In the records below, find the line containing "blue trapezoid: (122, 121)" and the line containing "pink pentagon: (180, 90) -> (163, 99), moved". Give again exactly those lines and every line between them, omitting the pictures.

_Data provided:_
- - - -

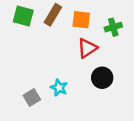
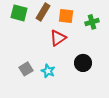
red triangle: (87, 48) -> (58, 38), moved
gray square: (32, 97) -> (26, 69), moved

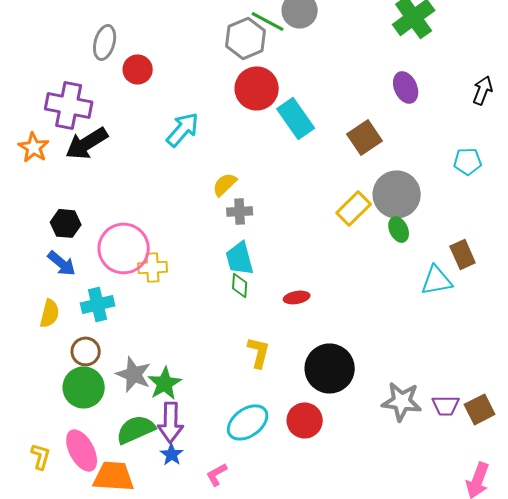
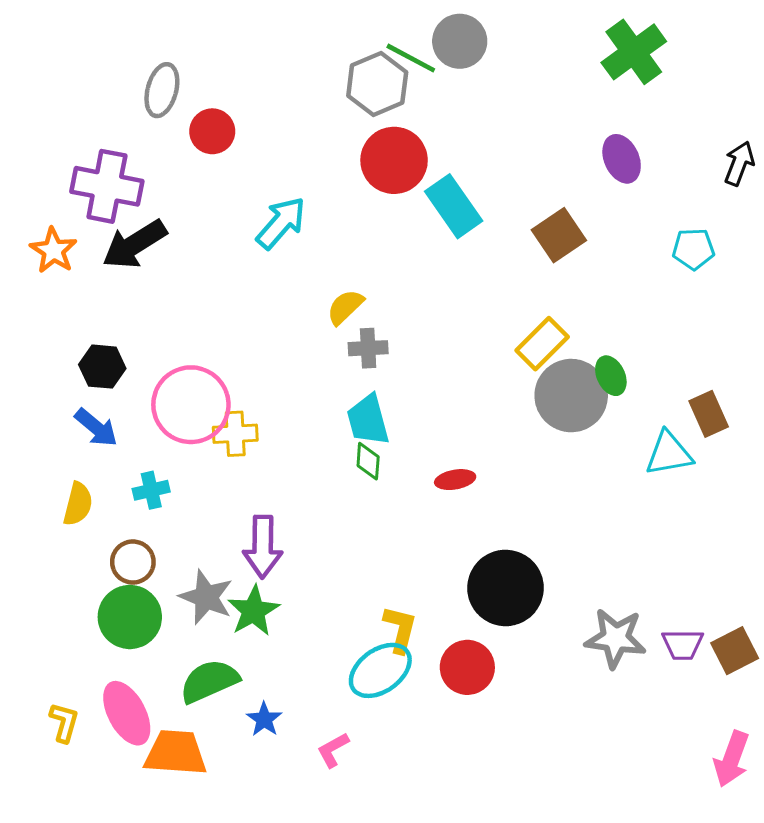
cyan pentagon: (468, 161) -> (693, 249), moved
gray circle: (397, 194) -> (571, 396), moved
cyan cross: (98, 304) -> (151, 490), size x0.7
yellow L-shape: (259, 352) -> (400, 629), moved
purple arrow: (171, 422) -> (263, 547), moved

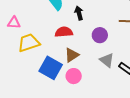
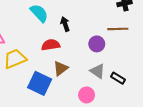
purple circle: (100, 35) -> (97, 44), moved
pink circle: (74, 76) -> (87, 95), moved

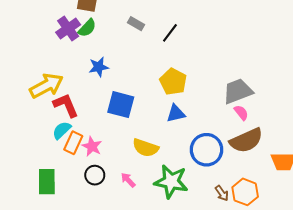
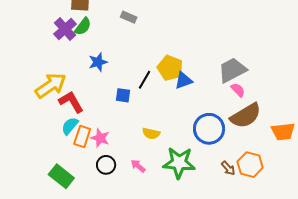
black line: (170, 33) -> (145, 80), moved
blue square: (121, 105) -> (123, 95), size x0.6
blue triangle: (176, 113) -> (184, 81), moved
yellow semicircle: (146, 148) -> (151, 134), size x0.7
green rectangle: (47, 182) -> (61, 176), turned -45

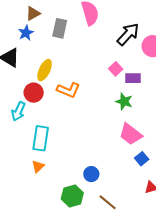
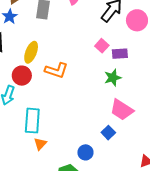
green star: (124, 101) -> (113, 78), turned -30
blue square: (142, 159) -> (108, 133), moved
orange triangle: (38, 166) -> (40, 144), moved

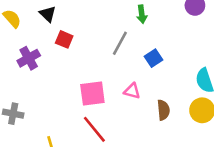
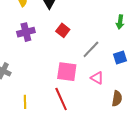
red square: (64, 39) -> (63, 30), moved
gray line: (120, 43) -> (91, 49), moved

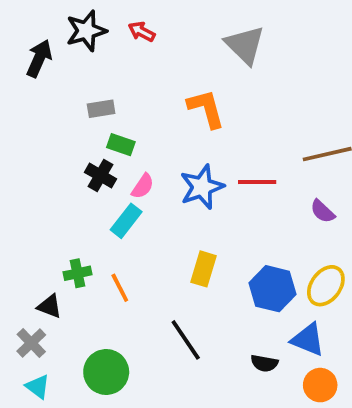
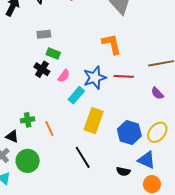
orange L-shape: (206, 109) -> (112, 44), moved
cyan rectangle: (126, 221) -> (76, 95), moved
yellow rectangle: (203, 269) -> (94, 121), size x1.4
green circle: (106, 372) -> (28, 161), moved

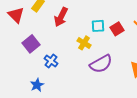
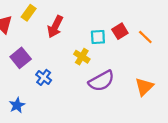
red square: (117, 29) -> (120, 31), moved
blue star: (37, 85) -> (17, 105), moved

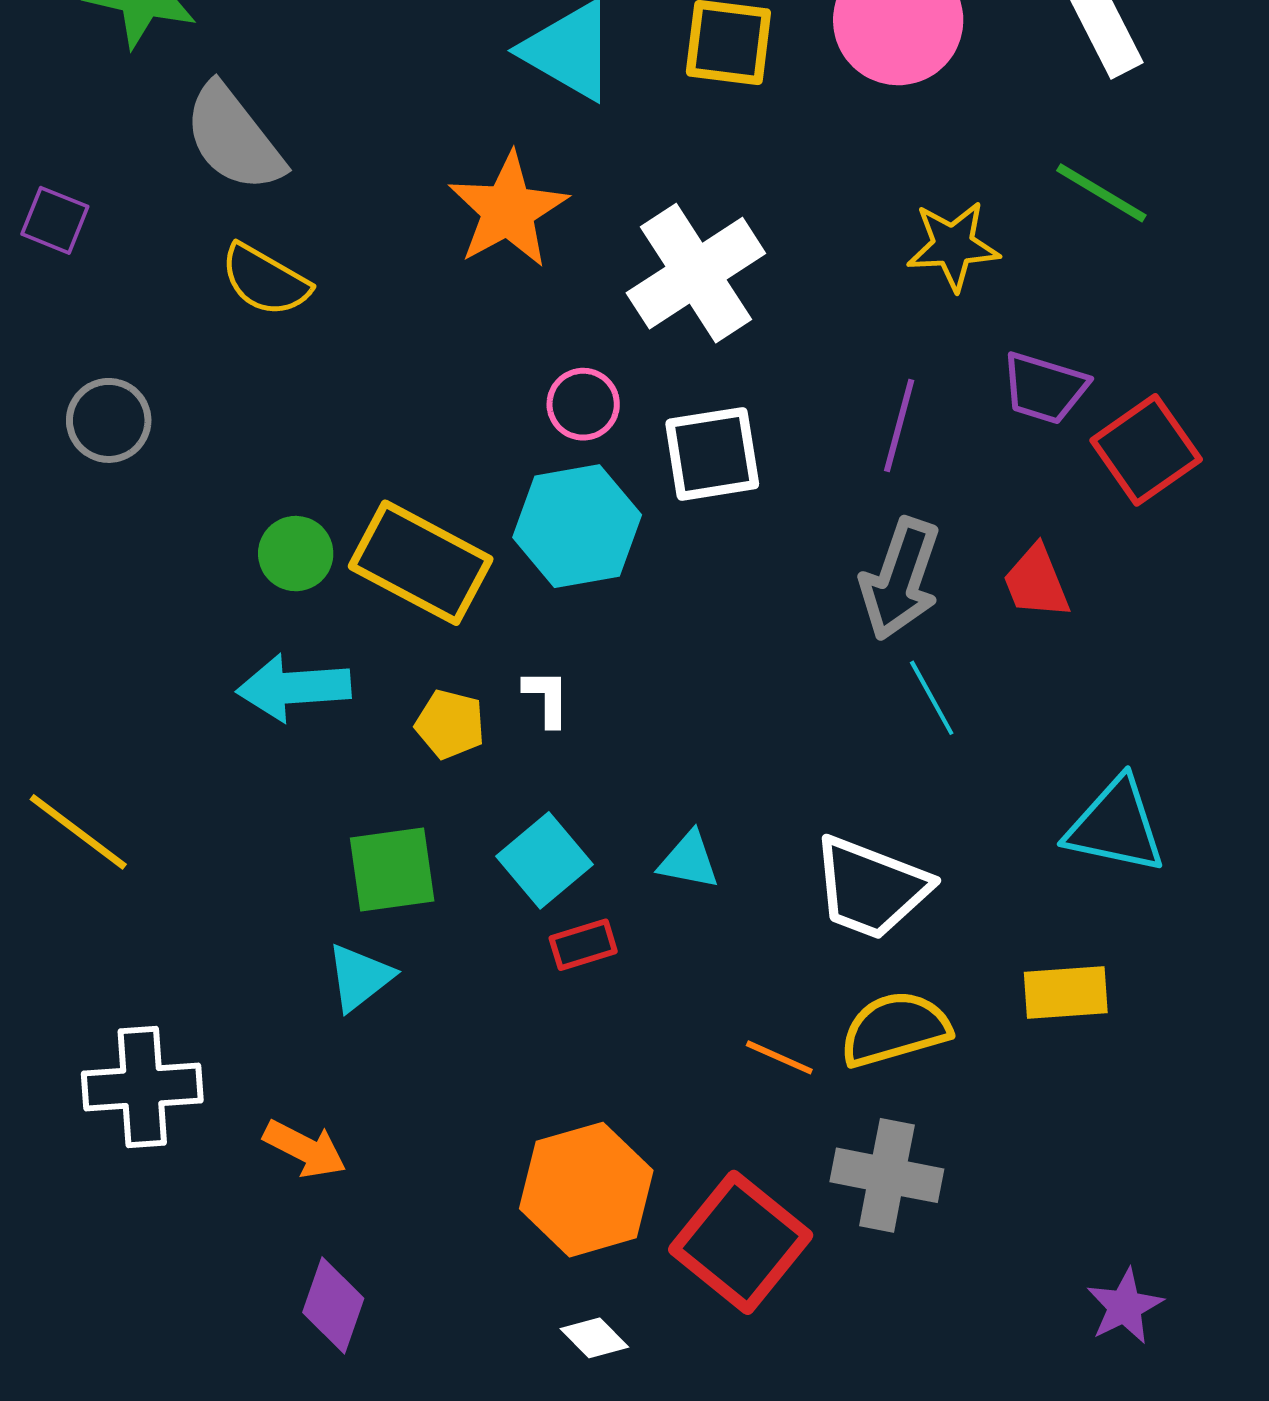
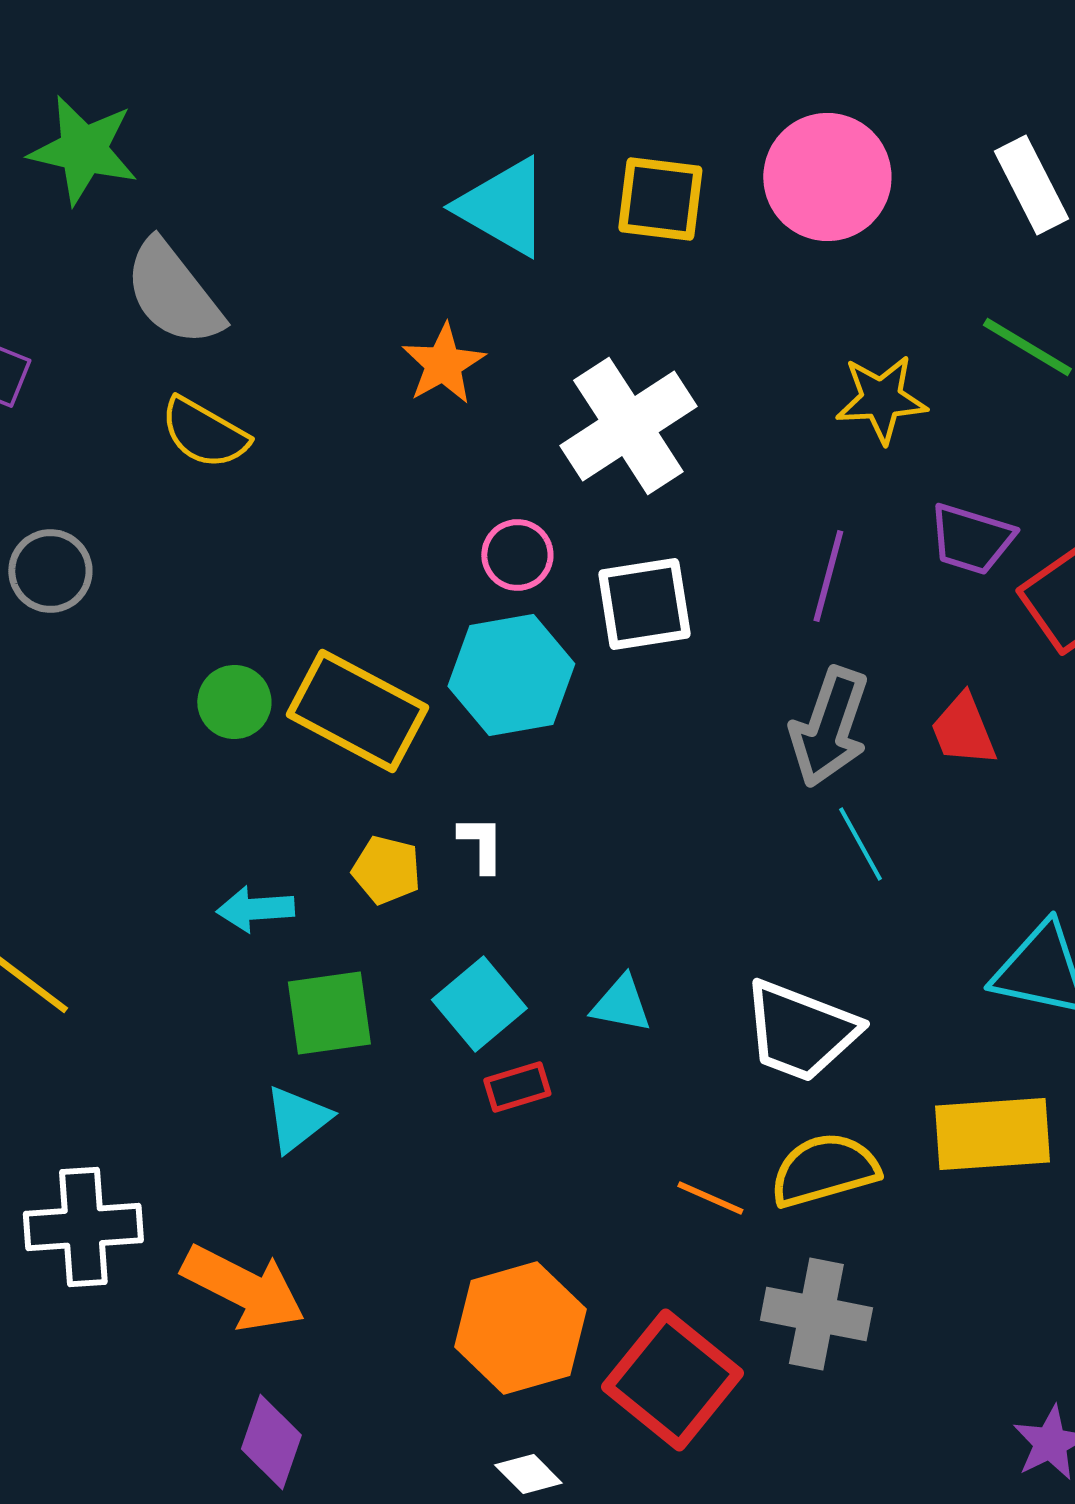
orange star: (508, 210) -> (443, 364), size x0.7
cyan arrow: (294, 688) -> (255, 909), moved, size x0.7
yellow rectangle: (1066, 992) -> (992, 1134), size x1.4
orange arrow: (305, 1149) -> (243, 1288), size x1.5

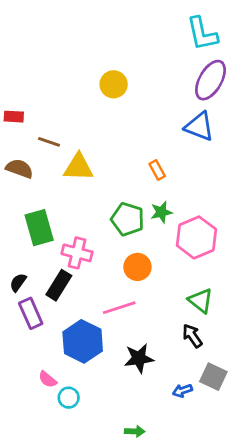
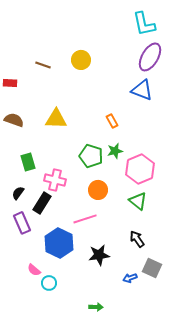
brown line: (49, 142) -> (43, 65), moved
green rectangle: (39, 228) -> (28, 162), size x0.7
black semicircle: (18, 282) -> (18, 193), moved
green triangle: (201, 301) -> (138, 201), moved

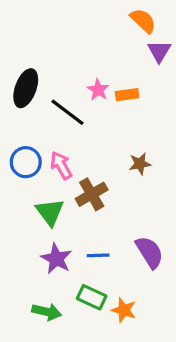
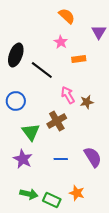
orange semicircle: (143, 21) -> (67, 16), moved
pink star: (98, 90) -> (61, 42), moved
pink arrow: (61, 165) -> (68, 95), moved
purple star: (56, 259) -> (23, 159), moved
green rectangle: (92, 297) -> (52, 200), moved

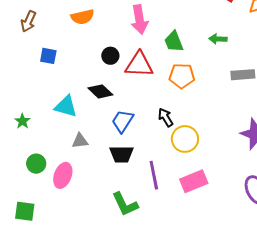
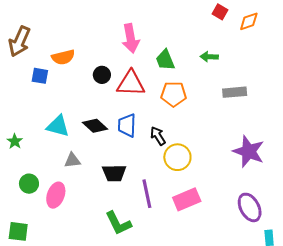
orange semicircle: (83, 17) -> (63, 57), moved
brown arrow: (28, 21) -> (19, 41), size x1.4
black diamond: (100, 91) -> (95, 126), moved
blue trapezoid: (122, 121) -> (127, 125), moved, turned -30

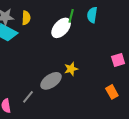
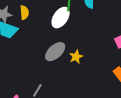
gray ellipse: (51, 81) -> (55, 52), moved

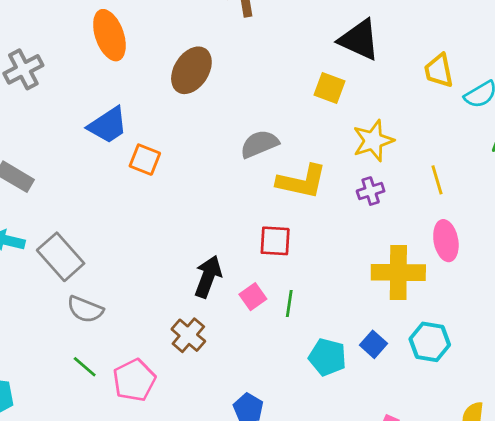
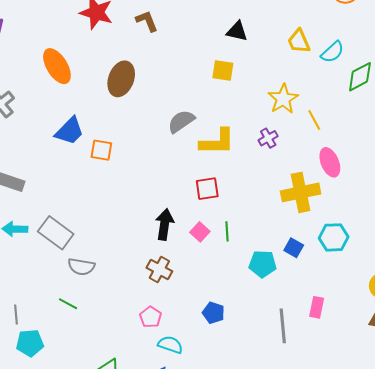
black triangle: (359, 40) -> (237, 31), size x0.7
yellow star: (373, 141) -> (283, 99), moved
green line: (85, 367) -> (68, 304), moved
pink pentagon: (134, 380) -> (151, 317), moved, size x0.7

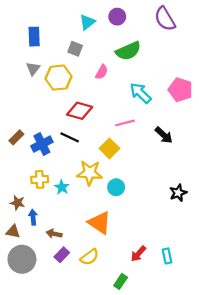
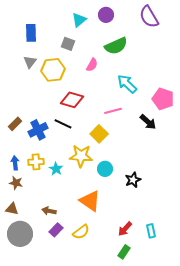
pink pentagon: (180, 90) -> (163, 99), moved
black star: (178, 193) -> (133, 180), moved
blue arrow: (33, 217) -> (15, 163), moved
green rectangle: (121, 281) -> (124, 252), moved

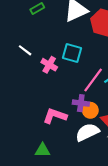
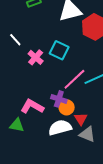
green triangle: (43, 150) -> (17, 125), moved

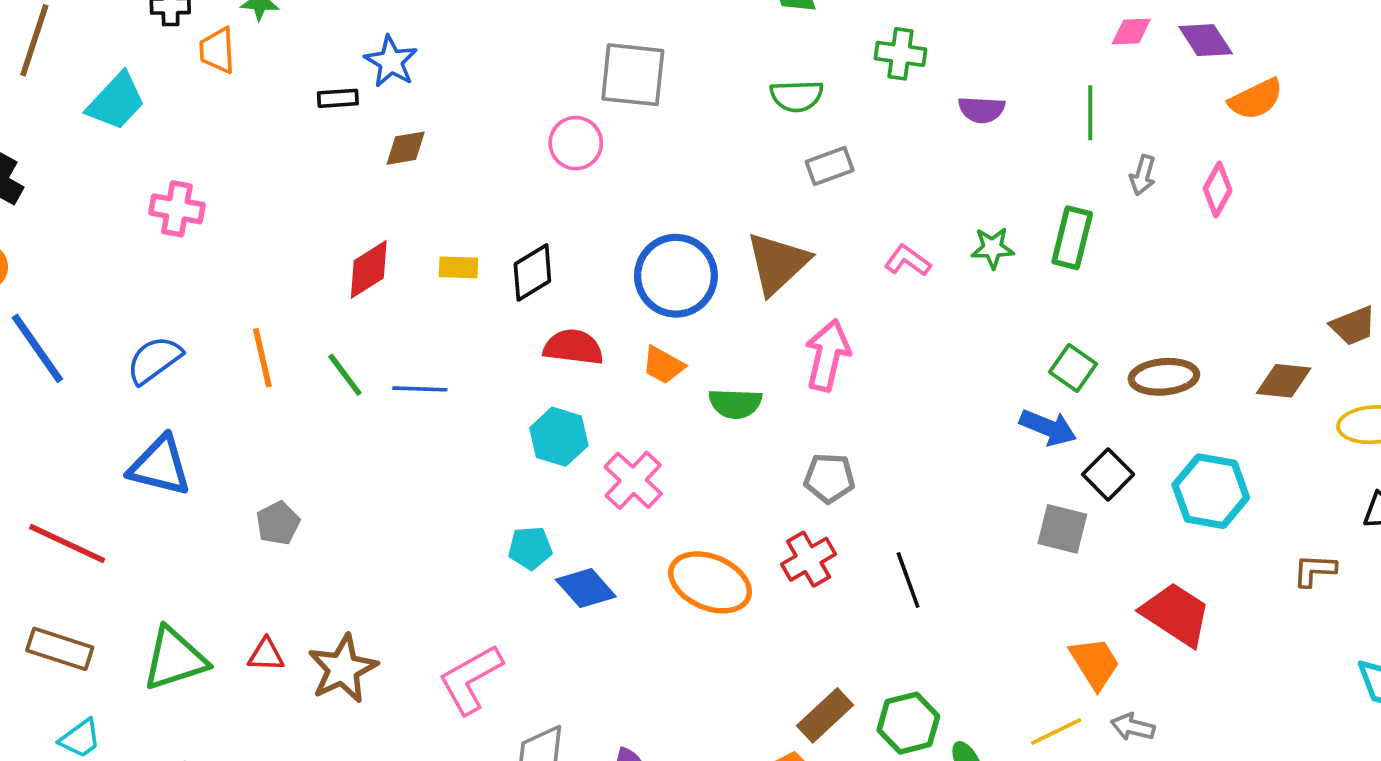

- - - -

_Result for this exercise:_
blue trapezoid: (122, 121) -> (127, 125), moved, turned -30

gray ellipse: (51, 81) -> (55, 52), moved

black triangle: (359, 40) -> (237, 31), size x0.7
yellow star: (373, 141) -> (283, 99), moved
green line: (85, 367) -> (68, 304), moved
pink pentagon: (134, 380) -> (151, 317), moved, size x0.7

pink pentagon: (180, 90) -> (163, 99), moved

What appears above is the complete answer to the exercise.